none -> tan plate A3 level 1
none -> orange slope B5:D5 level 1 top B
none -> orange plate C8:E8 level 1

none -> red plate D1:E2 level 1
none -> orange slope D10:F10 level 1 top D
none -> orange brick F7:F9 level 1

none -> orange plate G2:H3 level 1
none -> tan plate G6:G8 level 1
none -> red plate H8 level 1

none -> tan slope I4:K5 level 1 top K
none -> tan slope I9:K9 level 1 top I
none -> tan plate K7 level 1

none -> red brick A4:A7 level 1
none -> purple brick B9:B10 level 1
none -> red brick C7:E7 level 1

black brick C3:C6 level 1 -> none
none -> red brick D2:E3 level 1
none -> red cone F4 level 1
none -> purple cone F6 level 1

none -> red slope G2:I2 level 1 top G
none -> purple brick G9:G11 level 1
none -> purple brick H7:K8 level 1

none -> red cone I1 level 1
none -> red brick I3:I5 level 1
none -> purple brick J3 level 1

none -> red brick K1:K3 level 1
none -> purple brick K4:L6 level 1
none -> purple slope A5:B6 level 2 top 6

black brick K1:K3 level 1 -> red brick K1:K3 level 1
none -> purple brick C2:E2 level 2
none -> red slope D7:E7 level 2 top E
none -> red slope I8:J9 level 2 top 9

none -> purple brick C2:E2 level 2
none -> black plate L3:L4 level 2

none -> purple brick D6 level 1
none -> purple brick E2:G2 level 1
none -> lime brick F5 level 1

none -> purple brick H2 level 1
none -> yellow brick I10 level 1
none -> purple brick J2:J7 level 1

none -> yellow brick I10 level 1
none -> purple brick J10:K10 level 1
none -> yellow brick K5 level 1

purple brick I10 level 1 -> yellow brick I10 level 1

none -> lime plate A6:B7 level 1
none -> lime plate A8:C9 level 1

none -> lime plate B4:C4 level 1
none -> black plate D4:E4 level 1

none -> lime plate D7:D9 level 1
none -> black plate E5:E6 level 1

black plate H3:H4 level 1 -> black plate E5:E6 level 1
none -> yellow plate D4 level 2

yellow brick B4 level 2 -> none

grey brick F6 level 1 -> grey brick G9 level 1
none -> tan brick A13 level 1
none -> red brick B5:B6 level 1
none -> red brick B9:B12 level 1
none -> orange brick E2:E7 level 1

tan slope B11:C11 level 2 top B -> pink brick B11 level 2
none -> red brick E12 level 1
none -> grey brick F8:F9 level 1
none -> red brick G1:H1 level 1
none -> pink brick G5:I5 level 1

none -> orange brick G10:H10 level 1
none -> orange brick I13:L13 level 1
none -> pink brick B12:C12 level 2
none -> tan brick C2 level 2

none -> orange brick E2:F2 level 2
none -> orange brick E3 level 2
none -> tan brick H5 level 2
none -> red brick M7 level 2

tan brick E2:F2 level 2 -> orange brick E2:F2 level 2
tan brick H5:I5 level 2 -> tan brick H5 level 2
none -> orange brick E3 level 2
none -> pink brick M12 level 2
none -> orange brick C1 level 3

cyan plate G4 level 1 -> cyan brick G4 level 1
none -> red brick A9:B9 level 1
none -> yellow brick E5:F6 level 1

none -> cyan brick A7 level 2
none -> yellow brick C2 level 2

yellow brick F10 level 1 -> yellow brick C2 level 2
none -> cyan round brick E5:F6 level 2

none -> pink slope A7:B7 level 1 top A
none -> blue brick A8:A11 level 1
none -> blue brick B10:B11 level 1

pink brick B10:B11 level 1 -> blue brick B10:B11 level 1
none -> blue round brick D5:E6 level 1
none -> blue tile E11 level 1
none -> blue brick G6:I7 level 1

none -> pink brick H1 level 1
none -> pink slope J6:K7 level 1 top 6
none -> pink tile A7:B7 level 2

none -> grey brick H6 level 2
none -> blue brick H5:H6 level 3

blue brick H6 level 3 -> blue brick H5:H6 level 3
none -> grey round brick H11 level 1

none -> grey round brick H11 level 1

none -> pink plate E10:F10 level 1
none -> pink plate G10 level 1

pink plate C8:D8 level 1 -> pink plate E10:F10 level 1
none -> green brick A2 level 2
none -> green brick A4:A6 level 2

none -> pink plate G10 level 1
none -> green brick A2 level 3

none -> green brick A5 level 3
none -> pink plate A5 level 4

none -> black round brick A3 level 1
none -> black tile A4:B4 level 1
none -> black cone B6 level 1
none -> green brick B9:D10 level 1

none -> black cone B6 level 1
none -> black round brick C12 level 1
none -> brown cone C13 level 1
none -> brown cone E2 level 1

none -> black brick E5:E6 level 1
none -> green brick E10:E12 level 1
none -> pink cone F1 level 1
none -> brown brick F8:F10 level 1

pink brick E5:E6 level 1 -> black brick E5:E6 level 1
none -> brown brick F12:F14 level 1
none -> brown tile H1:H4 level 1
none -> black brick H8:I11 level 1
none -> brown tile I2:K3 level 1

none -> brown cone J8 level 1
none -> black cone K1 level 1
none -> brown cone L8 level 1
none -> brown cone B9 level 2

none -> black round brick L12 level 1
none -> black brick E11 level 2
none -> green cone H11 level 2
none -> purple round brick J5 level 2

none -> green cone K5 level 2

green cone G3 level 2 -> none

※

Everything above from the line containing "none -> orange plate G2:H3 level 1" down to the line containing "black brick K1:K3" should be copied exactly, both end lines included, and nothing else.

none -> orange plate G2:H3 level 1
none -> tan plate G6:G8 level 1
none -> red plate H8 level 1

none -> tan slope I4:K5 level 1 top K
none -> tan slope I9:K9 level 1 top I
none -> tan plate K7 level 1

none -> red brick A4:A7 level 1
none -> purple brick B9:B10 level 1
none -> red brick C7:E7 level 1

black brick C3:C6 level 1 -> none
none -> red brick D2:E3 level 1
none -> red cone F4 level 1
none -> purple cone F6 level 1

none -> red slope G2:I2 level 1 top G
none -> purple brick G9:G11 level 1
none -> purple brick H7:K8 level 1

none -> red cone I1 level 1
none -> red brick I3:I5 level 1
none -> purple brick J3 level 1

none -> red brick K1:K3 level 1
none -> purple brick K4:L6 level 1
none -> purple slope A5:B6 level 2 top 6

black brick K1:K3 level 1 -> red brick K1:K3 level 1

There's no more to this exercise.